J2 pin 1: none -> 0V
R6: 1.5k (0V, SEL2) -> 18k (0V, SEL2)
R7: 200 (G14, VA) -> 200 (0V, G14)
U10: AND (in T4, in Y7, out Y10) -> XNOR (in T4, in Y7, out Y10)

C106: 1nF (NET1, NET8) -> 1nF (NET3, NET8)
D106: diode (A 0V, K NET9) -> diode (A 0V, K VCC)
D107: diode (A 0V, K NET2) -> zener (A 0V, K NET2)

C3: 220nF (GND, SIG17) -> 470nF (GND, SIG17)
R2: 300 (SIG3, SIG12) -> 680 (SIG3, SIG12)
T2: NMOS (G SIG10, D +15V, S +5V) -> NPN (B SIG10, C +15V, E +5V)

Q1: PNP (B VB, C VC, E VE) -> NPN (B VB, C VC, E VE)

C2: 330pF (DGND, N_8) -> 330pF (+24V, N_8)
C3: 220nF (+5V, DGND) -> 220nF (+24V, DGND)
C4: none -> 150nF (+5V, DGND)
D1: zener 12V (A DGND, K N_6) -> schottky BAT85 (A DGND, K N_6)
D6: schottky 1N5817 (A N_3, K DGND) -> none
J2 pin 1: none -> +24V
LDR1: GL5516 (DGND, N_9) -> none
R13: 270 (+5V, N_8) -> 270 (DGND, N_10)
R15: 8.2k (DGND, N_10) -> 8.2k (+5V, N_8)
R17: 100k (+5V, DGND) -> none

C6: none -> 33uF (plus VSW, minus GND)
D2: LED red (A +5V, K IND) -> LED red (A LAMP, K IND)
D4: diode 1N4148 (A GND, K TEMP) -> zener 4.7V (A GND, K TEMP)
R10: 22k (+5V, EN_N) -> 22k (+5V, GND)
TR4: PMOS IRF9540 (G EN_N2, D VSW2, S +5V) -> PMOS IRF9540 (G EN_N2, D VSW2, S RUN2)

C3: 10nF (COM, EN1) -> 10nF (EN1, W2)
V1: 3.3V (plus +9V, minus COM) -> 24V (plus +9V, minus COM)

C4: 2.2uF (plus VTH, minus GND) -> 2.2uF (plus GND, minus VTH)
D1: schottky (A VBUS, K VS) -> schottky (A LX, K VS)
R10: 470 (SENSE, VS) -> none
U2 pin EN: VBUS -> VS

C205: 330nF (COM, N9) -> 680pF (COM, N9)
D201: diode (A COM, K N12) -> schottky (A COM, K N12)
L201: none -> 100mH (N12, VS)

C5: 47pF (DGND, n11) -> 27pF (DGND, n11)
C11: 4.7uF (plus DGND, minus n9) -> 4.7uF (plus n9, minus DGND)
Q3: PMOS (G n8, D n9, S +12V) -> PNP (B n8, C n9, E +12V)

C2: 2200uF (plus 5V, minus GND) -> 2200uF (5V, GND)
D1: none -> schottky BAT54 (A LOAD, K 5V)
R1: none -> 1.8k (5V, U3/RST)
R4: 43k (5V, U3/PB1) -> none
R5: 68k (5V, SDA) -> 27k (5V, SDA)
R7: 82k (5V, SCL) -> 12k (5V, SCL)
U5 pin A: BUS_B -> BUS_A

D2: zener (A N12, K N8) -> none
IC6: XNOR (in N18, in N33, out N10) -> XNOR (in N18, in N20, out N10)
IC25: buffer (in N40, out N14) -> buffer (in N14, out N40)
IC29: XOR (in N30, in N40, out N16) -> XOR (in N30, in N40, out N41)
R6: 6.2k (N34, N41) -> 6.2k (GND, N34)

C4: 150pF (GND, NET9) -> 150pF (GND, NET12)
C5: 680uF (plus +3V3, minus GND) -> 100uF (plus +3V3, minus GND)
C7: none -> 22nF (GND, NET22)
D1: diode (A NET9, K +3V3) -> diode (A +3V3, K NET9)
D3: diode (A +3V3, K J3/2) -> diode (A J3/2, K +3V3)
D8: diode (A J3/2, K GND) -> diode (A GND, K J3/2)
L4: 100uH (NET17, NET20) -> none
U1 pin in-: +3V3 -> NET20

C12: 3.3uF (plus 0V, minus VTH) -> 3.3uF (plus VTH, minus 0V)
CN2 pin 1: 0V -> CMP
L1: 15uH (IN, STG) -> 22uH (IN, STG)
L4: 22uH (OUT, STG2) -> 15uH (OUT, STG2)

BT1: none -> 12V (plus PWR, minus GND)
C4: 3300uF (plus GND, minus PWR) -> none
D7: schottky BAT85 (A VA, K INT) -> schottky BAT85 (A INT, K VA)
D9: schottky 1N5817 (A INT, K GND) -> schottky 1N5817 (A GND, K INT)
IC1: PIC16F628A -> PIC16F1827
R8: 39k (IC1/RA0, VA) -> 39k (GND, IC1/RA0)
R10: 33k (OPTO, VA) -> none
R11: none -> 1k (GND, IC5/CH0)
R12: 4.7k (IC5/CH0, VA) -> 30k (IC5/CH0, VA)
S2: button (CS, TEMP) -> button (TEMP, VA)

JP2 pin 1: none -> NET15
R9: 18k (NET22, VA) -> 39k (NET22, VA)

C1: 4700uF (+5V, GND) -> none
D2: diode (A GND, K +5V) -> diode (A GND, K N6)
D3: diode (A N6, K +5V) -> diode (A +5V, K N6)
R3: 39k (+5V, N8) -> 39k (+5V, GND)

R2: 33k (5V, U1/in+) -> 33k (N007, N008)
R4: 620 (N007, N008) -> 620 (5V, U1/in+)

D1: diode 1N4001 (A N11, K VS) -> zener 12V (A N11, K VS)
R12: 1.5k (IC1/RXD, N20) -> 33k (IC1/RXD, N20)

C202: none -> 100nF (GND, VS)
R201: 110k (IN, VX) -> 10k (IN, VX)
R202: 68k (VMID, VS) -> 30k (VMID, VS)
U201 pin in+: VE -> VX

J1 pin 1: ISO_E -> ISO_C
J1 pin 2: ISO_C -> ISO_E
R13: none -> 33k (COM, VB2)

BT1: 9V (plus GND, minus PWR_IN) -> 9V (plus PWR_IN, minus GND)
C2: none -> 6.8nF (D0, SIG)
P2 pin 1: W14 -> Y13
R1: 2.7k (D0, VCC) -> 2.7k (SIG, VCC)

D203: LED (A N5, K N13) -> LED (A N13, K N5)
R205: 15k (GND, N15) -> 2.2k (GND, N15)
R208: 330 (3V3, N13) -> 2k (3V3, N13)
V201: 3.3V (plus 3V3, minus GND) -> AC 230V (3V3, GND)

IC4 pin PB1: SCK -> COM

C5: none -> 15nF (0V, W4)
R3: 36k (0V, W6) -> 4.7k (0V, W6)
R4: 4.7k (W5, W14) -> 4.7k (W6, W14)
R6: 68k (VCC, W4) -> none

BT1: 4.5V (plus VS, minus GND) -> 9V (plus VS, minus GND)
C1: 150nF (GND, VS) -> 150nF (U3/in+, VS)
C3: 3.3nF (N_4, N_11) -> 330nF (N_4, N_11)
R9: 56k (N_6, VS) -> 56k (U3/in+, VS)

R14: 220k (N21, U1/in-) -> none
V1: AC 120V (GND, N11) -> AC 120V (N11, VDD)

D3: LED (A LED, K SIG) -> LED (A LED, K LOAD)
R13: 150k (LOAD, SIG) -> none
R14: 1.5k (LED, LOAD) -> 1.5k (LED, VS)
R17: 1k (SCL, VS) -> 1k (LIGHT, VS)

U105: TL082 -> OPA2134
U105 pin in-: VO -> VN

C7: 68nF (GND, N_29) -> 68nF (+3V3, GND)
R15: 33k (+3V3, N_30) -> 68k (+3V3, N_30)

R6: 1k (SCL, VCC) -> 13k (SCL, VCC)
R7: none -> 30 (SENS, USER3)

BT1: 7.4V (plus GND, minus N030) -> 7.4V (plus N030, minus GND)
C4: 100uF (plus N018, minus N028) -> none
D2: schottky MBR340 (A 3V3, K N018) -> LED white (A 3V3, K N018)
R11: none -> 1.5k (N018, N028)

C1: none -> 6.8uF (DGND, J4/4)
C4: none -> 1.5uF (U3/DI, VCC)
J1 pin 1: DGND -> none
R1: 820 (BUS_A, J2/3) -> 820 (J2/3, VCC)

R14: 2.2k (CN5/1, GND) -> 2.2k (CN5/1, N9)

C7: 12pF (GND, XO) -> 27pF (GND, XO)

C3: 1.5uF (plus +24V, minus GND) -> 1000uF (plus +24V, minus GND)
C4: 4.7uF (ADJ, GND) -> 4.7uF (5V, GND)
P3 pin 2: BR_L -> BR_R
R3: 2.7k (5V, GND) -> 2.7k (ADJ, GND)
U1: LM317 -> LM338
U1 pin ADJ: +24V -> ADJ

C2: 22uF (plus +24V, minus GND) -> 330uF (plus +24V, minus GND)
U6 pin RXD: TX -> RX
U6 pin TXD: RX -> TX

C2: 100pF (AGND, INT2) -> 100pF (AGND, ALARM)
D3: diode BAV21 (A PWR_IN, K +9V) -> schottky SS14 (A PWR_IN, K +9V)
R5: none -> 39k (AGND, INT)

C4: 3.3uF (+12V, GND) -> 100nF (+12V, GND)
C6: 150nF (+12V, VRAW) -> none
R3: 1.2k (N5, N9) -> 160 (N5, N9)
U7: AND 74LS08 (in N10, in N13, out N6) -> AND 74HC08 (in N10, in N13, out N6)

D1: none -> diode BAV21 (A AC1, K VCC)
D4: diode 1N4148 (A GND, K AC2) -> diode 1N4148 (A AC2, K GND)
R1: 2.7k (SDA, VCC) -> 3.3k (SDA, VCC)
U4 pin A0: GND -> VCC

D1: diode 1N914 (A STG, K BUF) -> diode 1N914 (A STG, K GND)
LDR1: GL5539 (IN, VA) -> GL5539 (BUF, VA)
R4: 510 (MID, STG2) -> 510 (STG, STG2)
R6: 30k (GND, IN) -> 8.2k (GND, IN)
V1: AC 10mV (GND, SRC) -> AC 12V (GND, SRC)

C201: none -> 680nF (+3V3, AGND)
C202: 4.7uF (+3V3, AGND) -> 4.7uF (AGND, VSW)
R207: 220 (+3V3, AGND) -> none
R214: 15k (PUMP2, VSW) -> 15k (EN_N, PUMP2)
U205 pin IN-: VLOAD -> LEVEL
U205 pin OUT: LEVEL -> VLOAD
——
In the data above, start at the line that has "R2: 300 (SIG3, SIG12) -> 680 (SIG3, SIG12)", stop after the line that has "L201: none -> 100mH (N12, VS)", and print every line in between exactly as it stands.

R2: 300 (SIG3, SIG12) -> 680 (SIG3, SIG12)
T2: NMOS (G SIG10, D +15V, S +5V) -> NPN (B SIG10, C +15V, E +5V)

Q1: PNP (B VB, C VC, E VE) -> NPN (B VB, C VC, E VE)

C2: 330pF (DGND, N_8) -> 330pF (+24V, N_8)
C3: 220nF (+5V, DGND) -> 220nF (+24V, DGND)
C4: none -> 150nF (+5V, DGND)
D1: zener 12V (A DGND, K N_6) -> schottky BAT85 (A DGND, K N_6)
D6: schottky 1N5817 (A N_3, K DGND) -> none
J2 pin 1: none -> +24V
LDR1: GL5516 (DGND, N_9) -> none
R13: 270 (+5V, N_8) -> 270 (DGND, N_10)
R15: 8.2k (DGND, N_10) -> 8.2k (+5V, N_8)
R17: 100k (+5V, DGND) -> none

C6: none -> 33uF (plus VSW, minus GND)
D2: LED red (A +5V, K IND) -> LED red (A LAMP, K IND)
D4: diode 1N4148 (A GND, K TEMP) -> zener 4.7V (A GND, K TEMP)
R10: 22k (+5V, EN_N) -> 22k (+5V, GND)
TR4: PMOS IRF9540 (G EN_N2, D VSW2, S +5V) -> PMOS IRF9540 (G EN_N2, D VSW2, S RUN2)

C3: 10nF (COM, EN1) -> 10nF (EN1, W2)
V1: 3.3V (plus +9V, minus COM) -> 24V (plus +9V, minus COM)

C4: 2.2uF (plus VTH, minus GND) -> 2.2uF (plus GND, minus VTH)
D1: schottky (A VBUS, K VS) -> schottky (A LX, K VS)
R10: 470 (SENSE, VS) -> none
U2 pin EN: VBUS -> VS

C205: 330nF (COM, N9) -> 680pF (COM, N9)
D201: diode (A COM, K N12) -> schottky (A COM, K N12)
L201: none -> 100mH (N12, VS)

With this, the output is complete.